● **What is required**
Please work out how many lines in the data below hold the word "Where", and state only the number.

● **Input data**
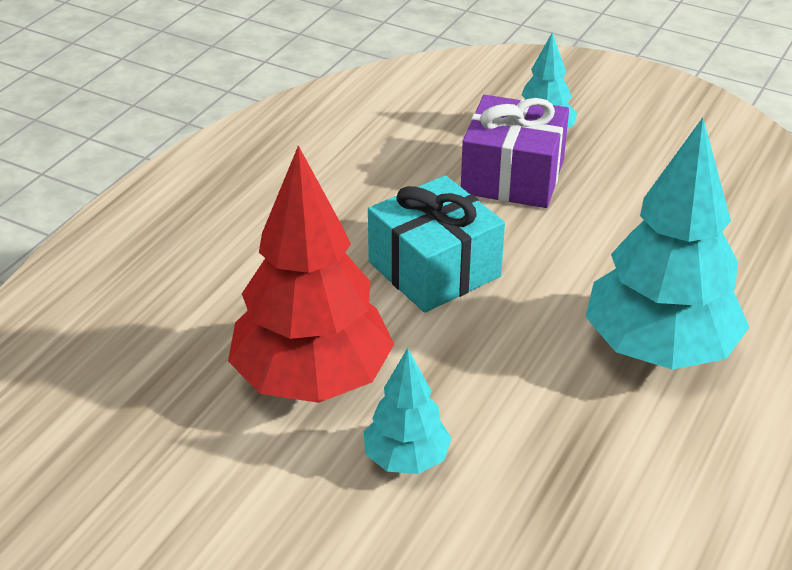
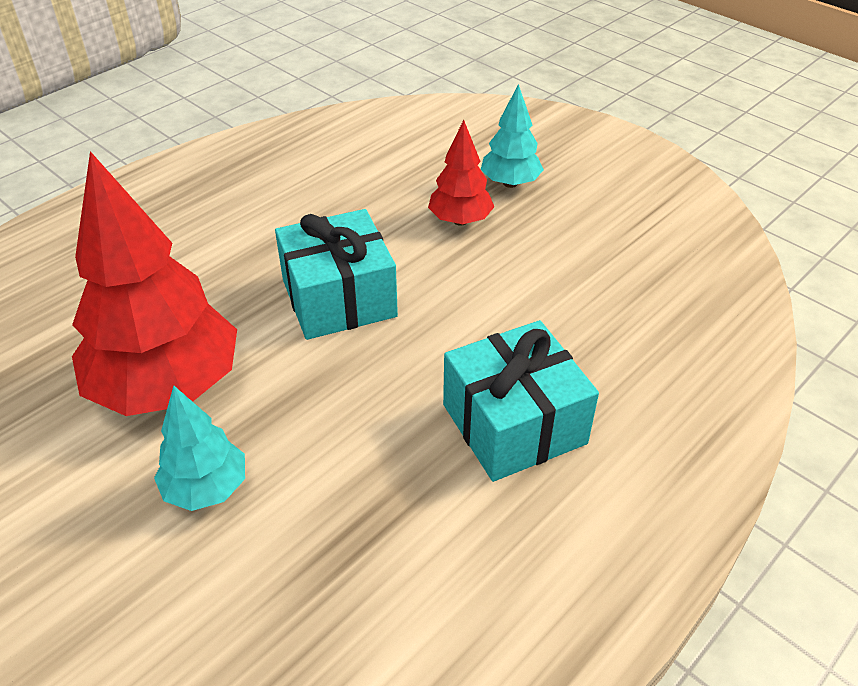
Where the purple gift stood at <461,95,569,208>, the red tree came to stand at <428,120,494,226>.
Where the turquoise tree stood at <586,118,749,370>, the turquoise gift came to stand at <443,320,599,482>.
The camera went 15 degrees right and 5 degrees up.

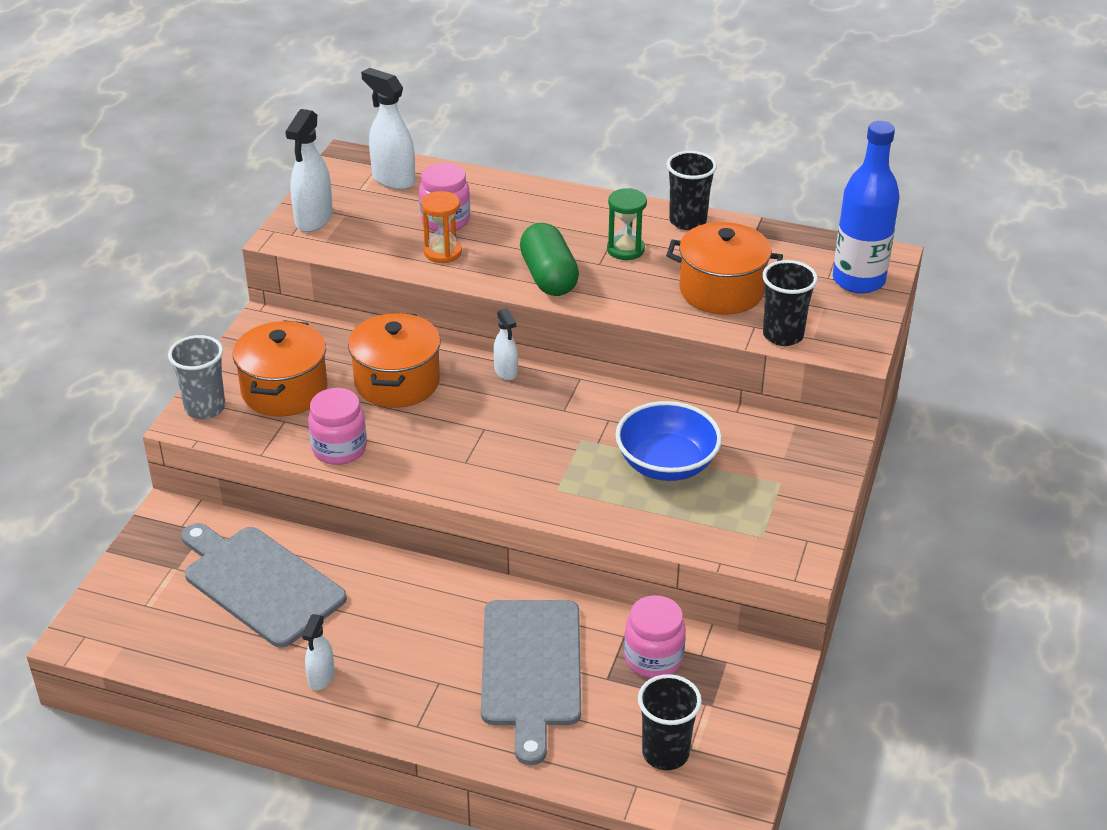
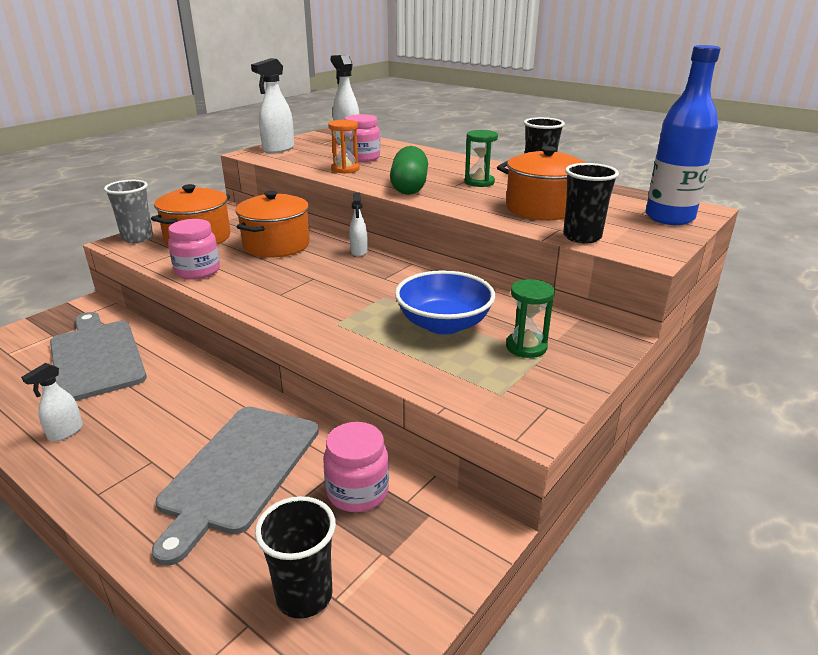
The second view gained the green hourglass at <506,279,555,358>.
The camera went 20 degrees right and 10 degrees down.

● **Solution to the exercise**
2